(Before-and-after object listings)

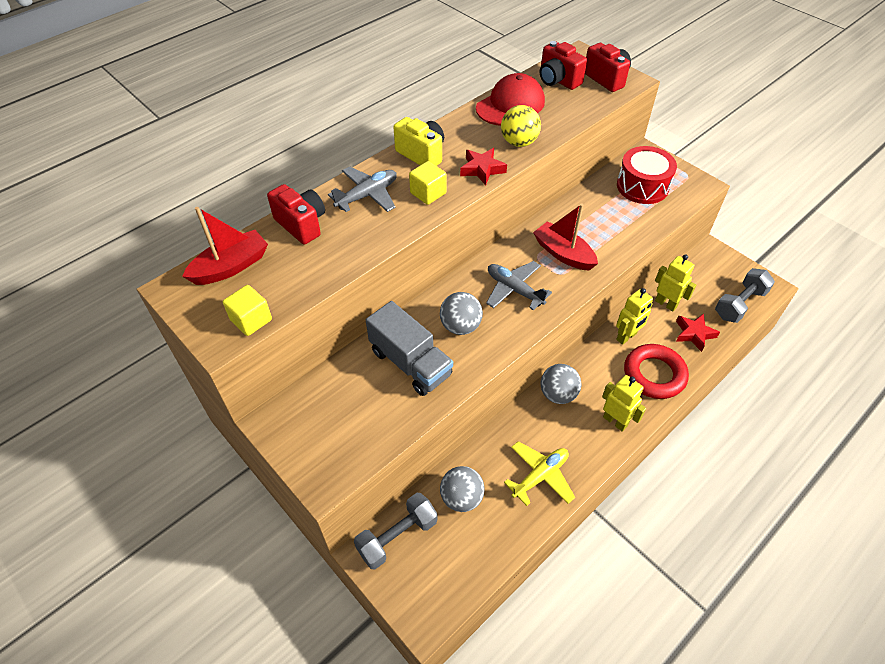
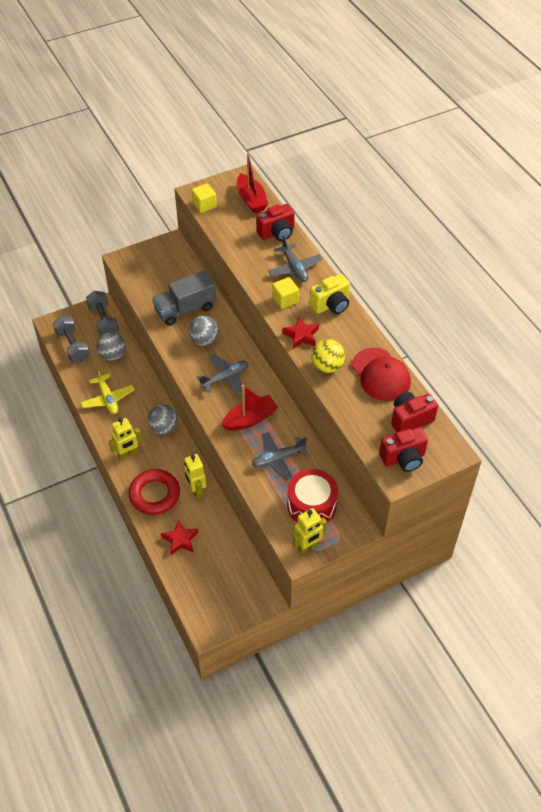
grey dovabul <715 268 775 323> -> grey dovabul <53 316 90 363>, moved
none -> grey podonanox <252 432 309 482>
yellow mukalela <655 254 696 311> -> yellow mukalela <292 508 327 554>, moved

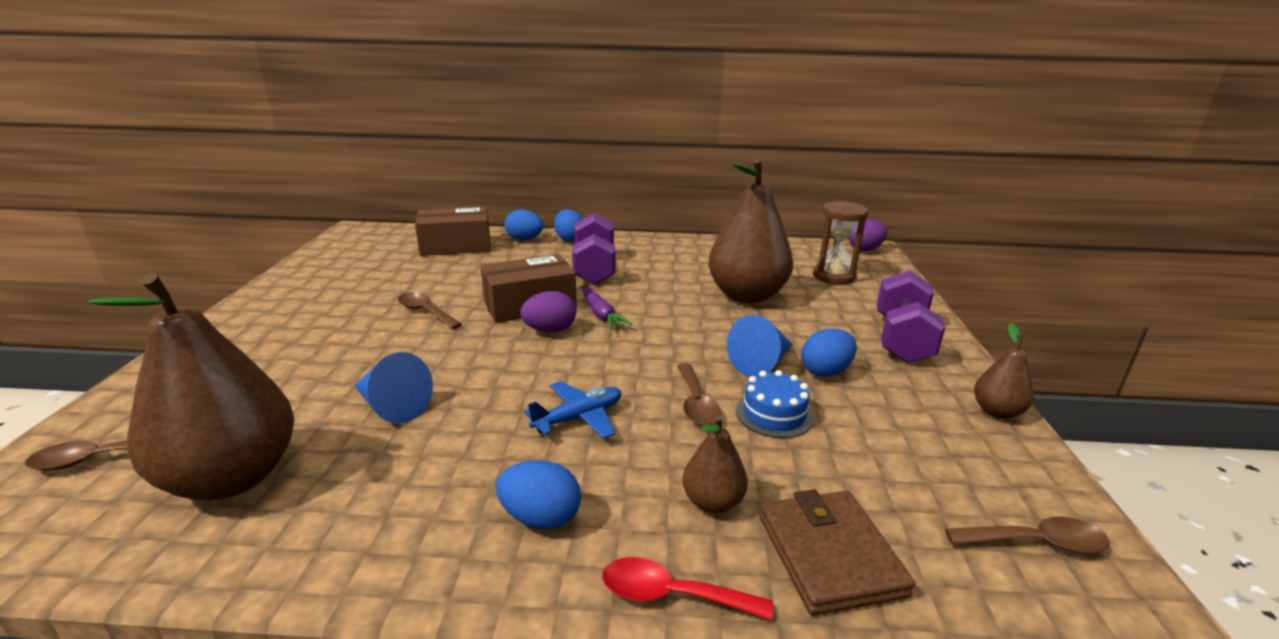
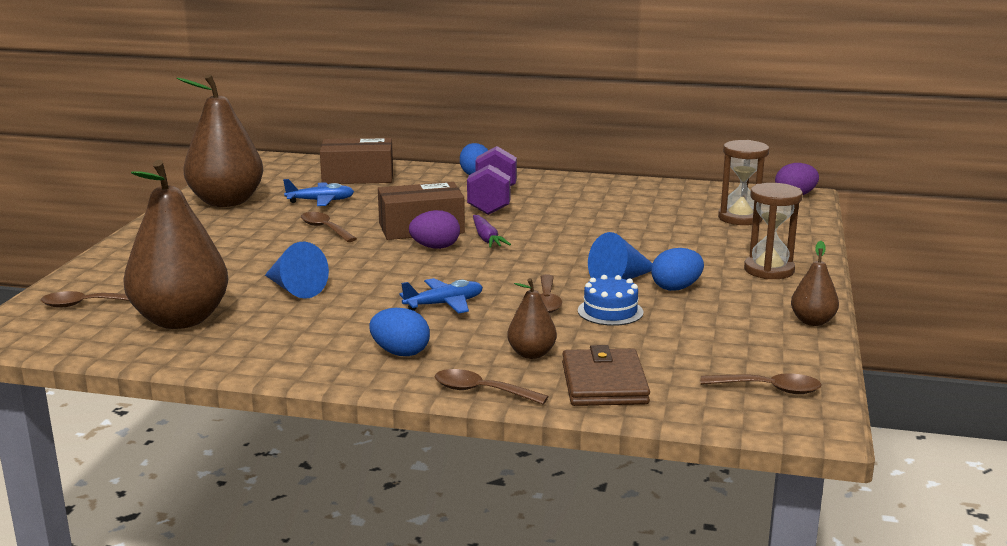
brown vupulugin <708 158 793 303> -> brown vupulugin <177 74 263 207>, moved
none -> blue podonanox <283 179 354 206>
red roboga <602 557 773 620> -> brown roboga <435 369 549 405>
purple dovabul <877 270 945 363> -> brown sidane <744 183 803 279>
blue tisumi <504 209 543 240> -> none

### TASK TO COMPLETE
Your answer must be a single number: the count of lines in the records that hold the word "grey".

### RESPONSE TO THIS TASK
2